▸ **What to do**: Although the data below contains pictures, output only the lines between those holding "camera: 140 degrees right, 15 degrees up" and "black fish [410,101,458,124]", inclusive, exactly and without those pictures.

▸ **Dataset content**:
────

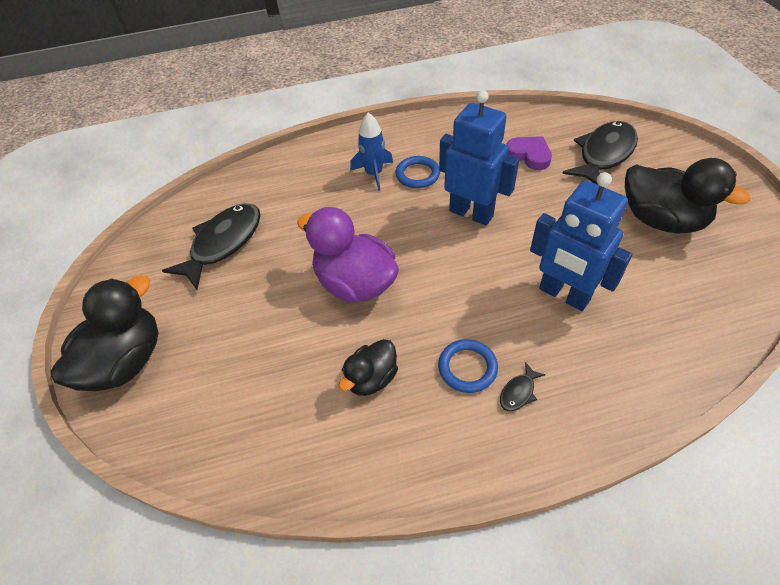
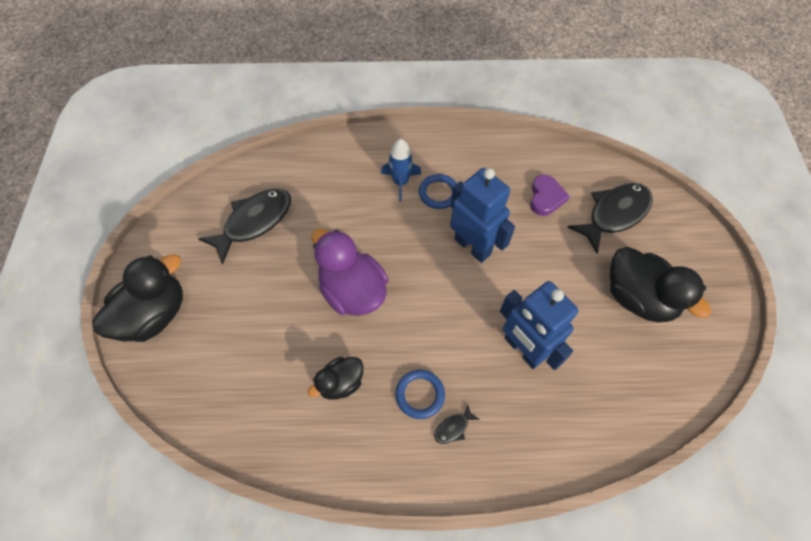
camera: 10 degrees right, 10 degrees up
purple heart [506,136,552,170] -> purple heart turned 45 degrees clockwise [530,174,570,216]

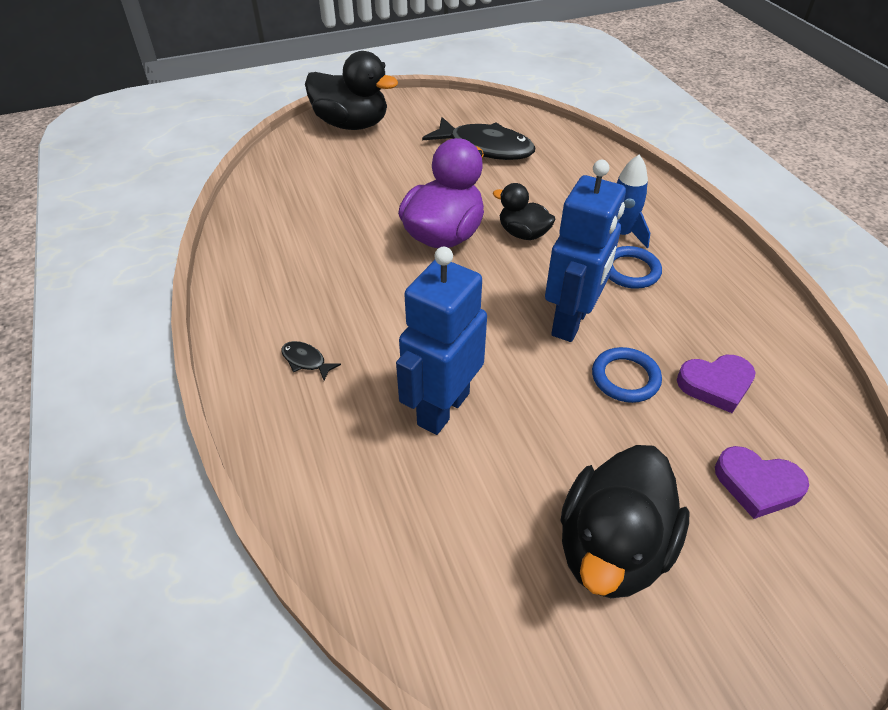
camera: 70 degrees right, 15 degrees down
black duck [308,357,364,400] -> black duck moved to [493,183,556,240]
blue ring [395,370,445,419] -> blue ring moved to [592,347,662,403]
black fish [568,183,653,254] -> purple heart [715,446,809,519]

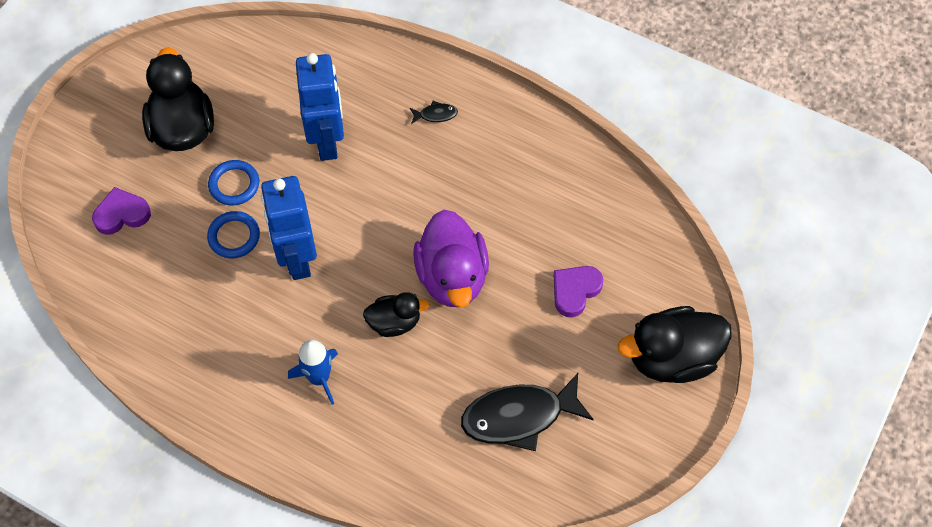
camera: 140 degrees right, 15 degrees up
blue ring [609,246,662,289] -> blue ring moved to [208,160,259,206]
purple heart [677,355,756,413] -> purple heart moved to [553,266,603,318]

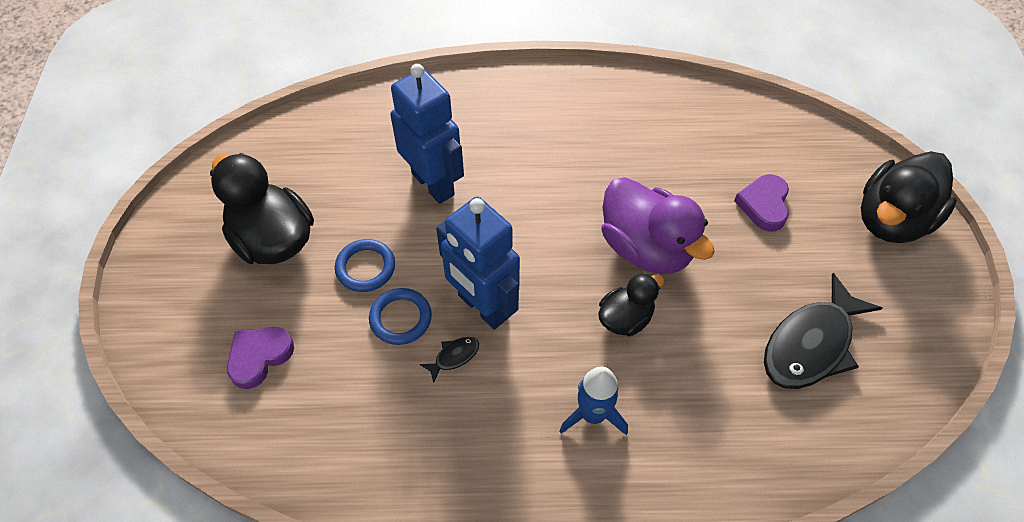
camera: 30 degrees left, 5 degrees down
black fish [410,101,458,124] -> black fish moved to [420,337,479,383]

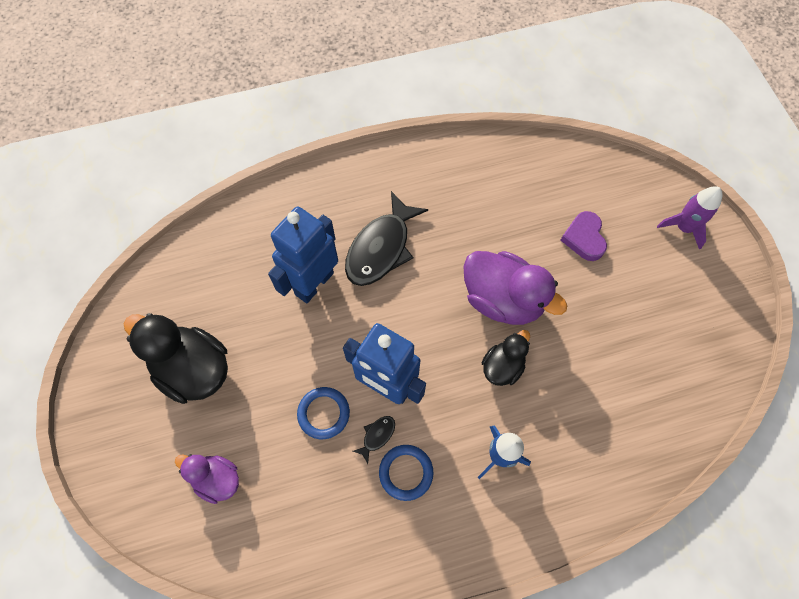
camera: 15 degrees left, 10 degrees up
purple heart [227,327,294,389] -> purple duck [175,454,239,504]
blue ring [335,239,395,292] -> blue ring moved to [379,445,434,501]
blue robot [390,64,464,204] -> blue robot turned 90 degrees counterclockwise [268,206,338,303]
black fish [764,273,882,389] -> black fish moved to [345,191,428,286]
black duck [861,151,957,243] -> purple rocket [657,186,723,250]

────

▸ **Answer area**:
camera: 140 degrees right, 15 degrees up
blue ring [609,246,662,289] -> blue ring moved to [208,160,259,206]
purple heart [677,355,756,413] -> purple heart moved to [553,266,603,318]

camera: 30 degrees left, 5 degrees down
black fish [410,101,458,124] -> black fish moved to [420,337,479,383]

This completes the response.